Below are the records; pull every line that includes "image".

[DATA TO EXAMINE — start]

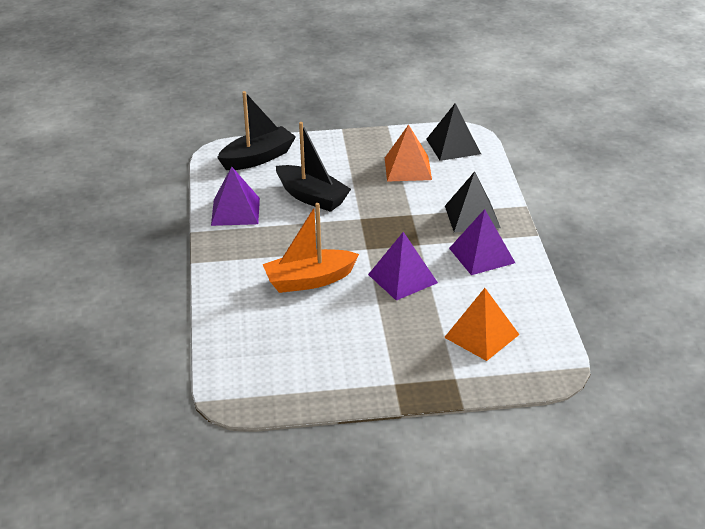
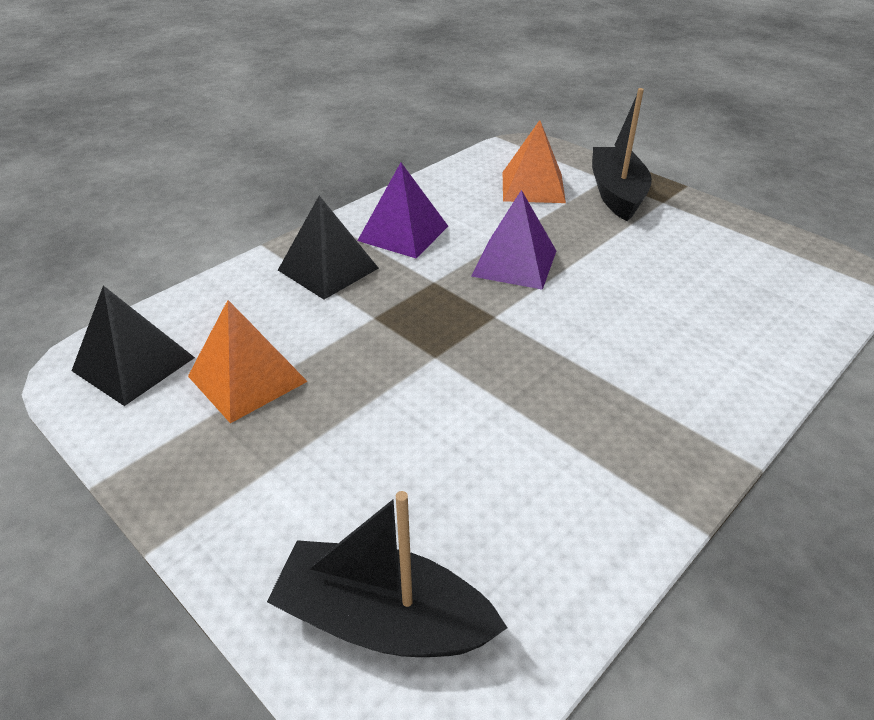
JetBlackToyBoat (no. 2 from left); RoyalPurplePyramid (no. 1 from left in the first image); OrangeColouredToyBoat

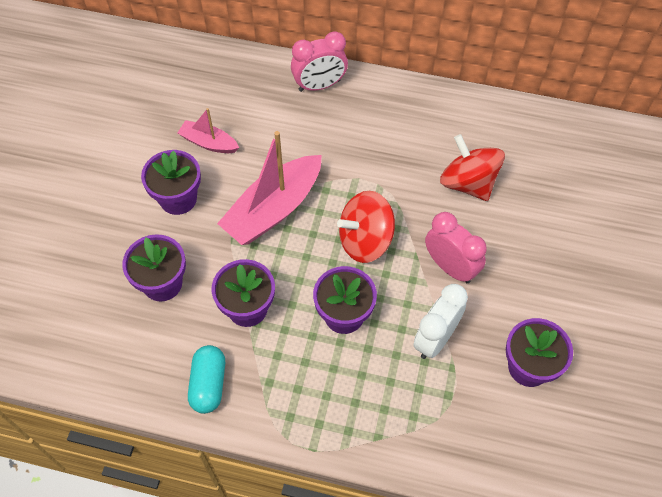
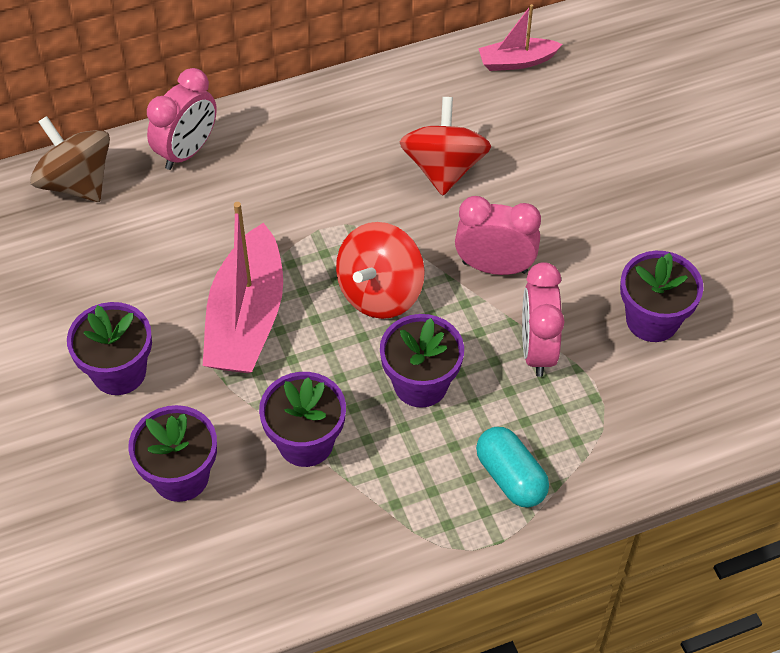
BrownWhirligig; ScarletWhirligig (no. 2 from left); TurquoisePillShape; PinkToyBoat (no. 2 from left); PinkBedsideClock (no. 3 from left)

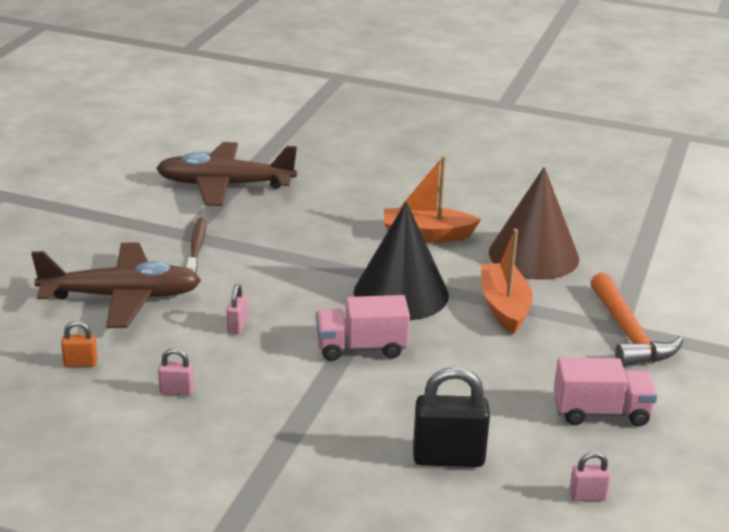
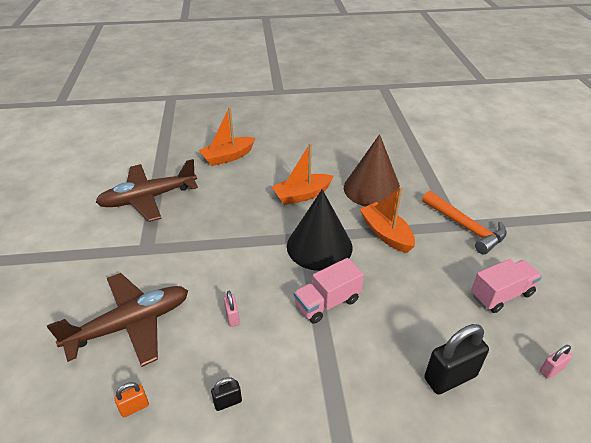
OrangeColouredToyBoat (no. 1 from left); JetBlackSmallLock (no. 1 from left); BrownToothBrush

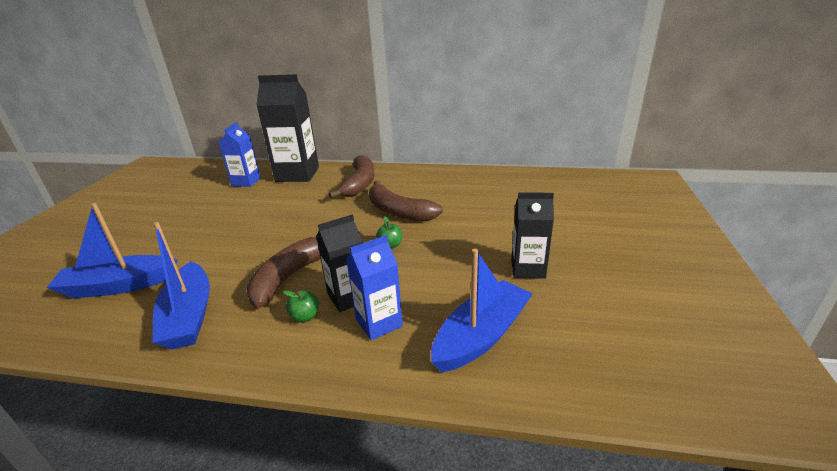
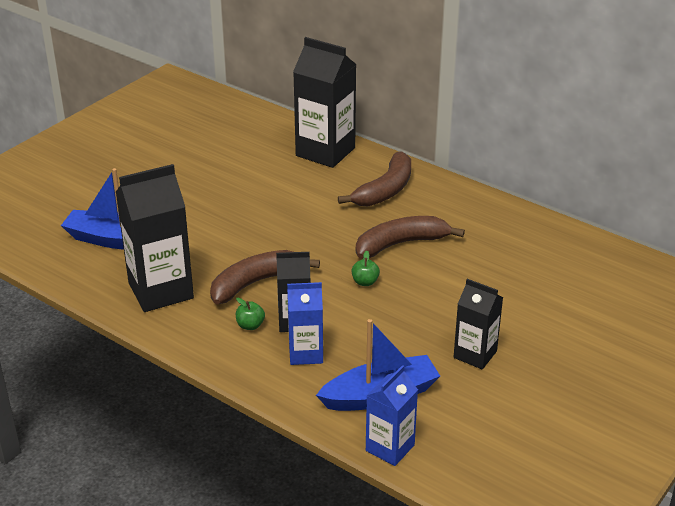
JetBlackMilkCarton (no. 1 from left); BrownBananaFruit (no. 3 from left); RoyalBlueMilkCarton (no. 2 from left)

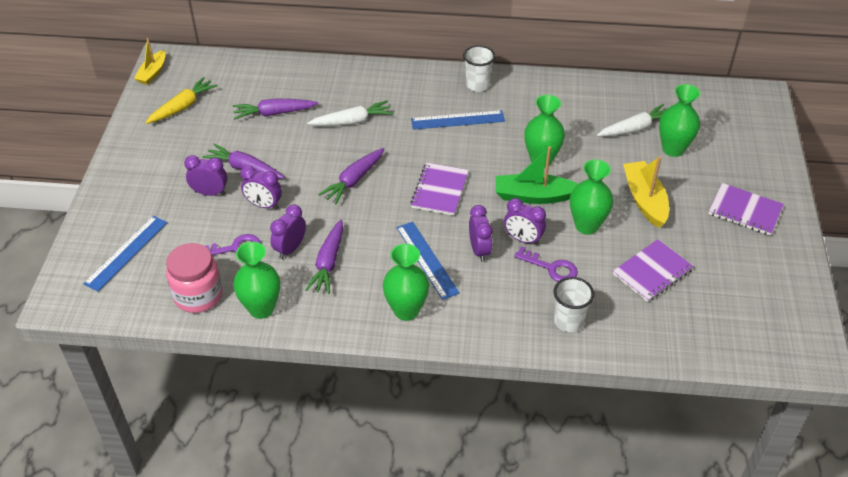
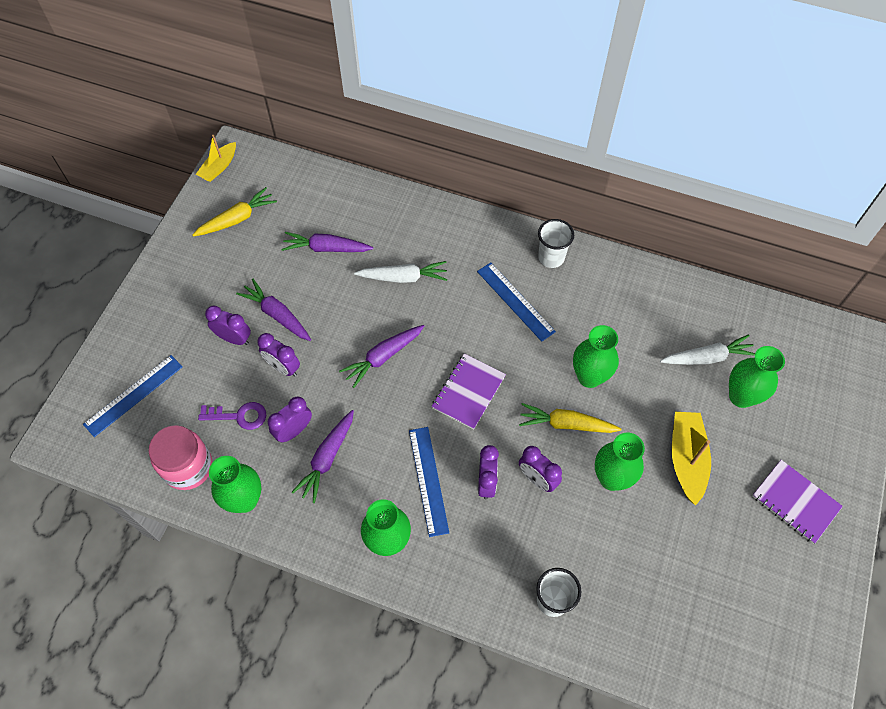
RoyalBlueStraightedge (no. 3 from left); GoldenCarrot (no. 2 from left); RoyalPurpleLatchkey (no. 2 from left in the first image); RoyalPurpleNotebook (no. 2 from left in the first image)

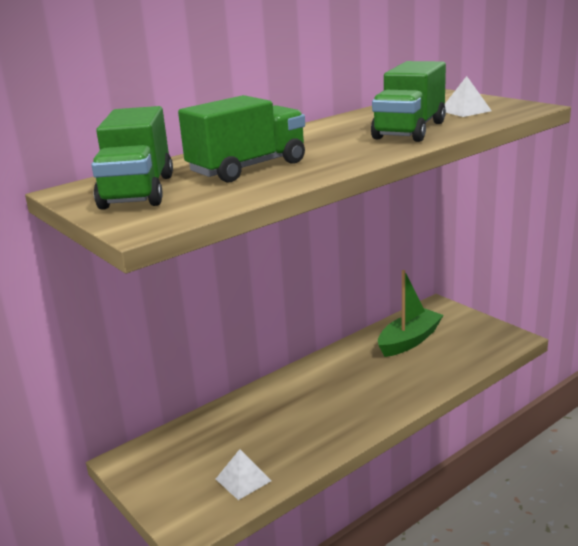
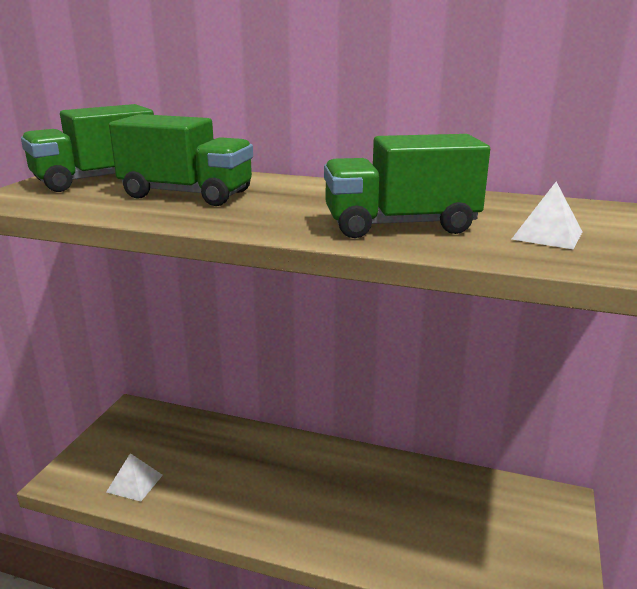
GreenToyBoat

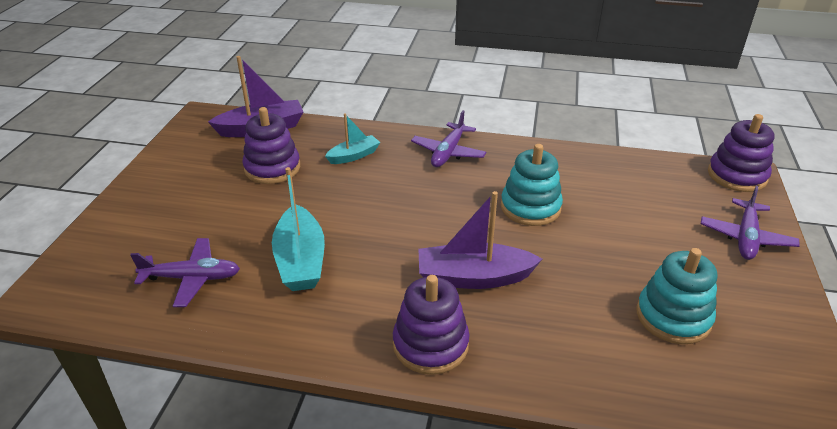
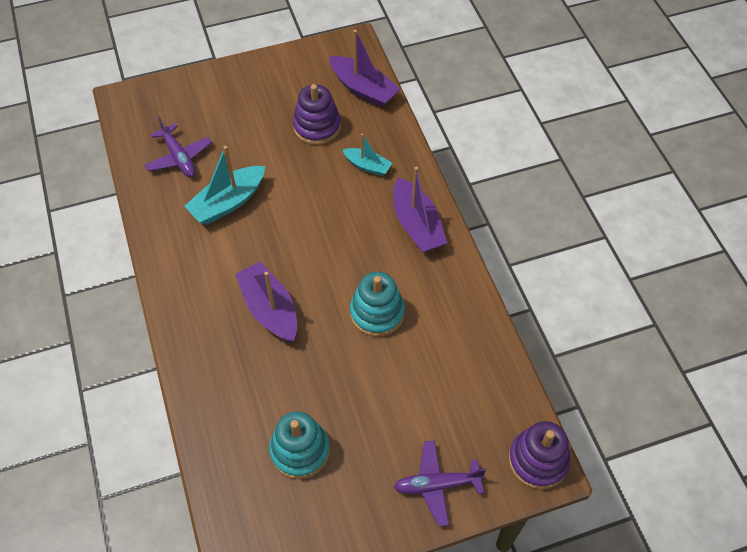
RoyalPurpleToyBoat (no. 3 from left); RoyalPurpleRingStacker (no. 2 from left in the first image)

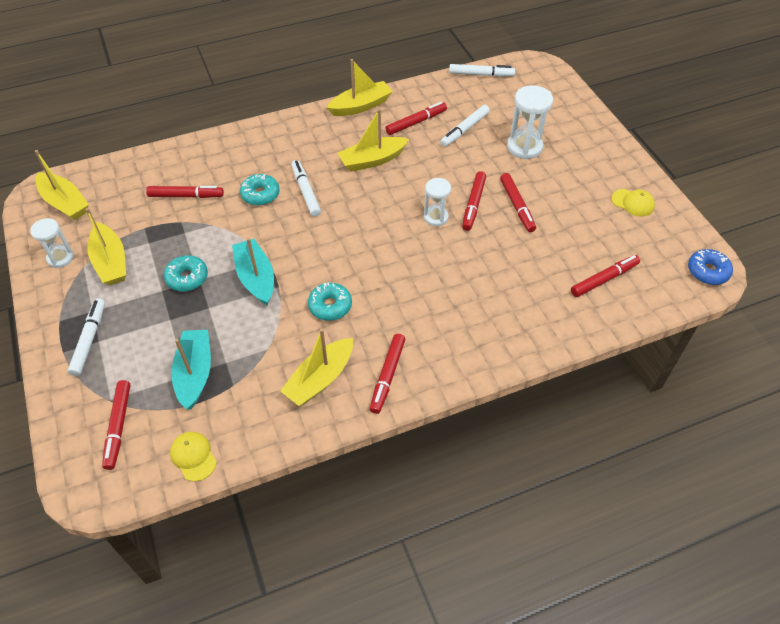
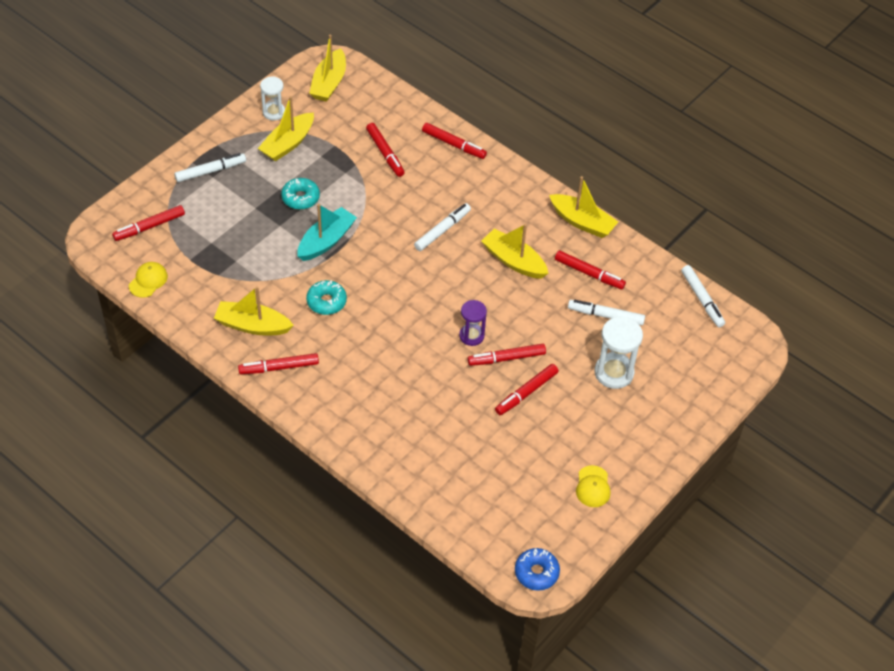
ScarletFeltPen (no. 4 from left); RoyalPurpleSandglass; TurquoiseToyBoat (no. 1 from left in the first image); TurquoiseDoughnut (no. 2 from left in the first image)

[DATA TO EXAMINE — finish]

OUTPUT OF THE EXERCISE
JetBlackToyBoat (no. 2 from left); RoyalPurplePyramid (no. 1 from left in the first image); OrangeColouredToyBoat
RoyalBlueStraightedge (no. 3 from left); GoldenCarrot (no. 2 from left); RoyalPurpleLatchkey (no. 2 from left in the first image); RoyalPurpleNotebook (no. 2 from left in the first image)
RoyalPurpleToyBoat (no. 3 from left); RoyalPurpleRingStacker (no. 2 from left in the first image)
ScarletFeltPen (no. 4 from left); RoyalPurpleSandglass; TurquoiseToyBoat (no. 1 from left in the first image); TurquoiseDoughnut (no. 2 from left in the first image)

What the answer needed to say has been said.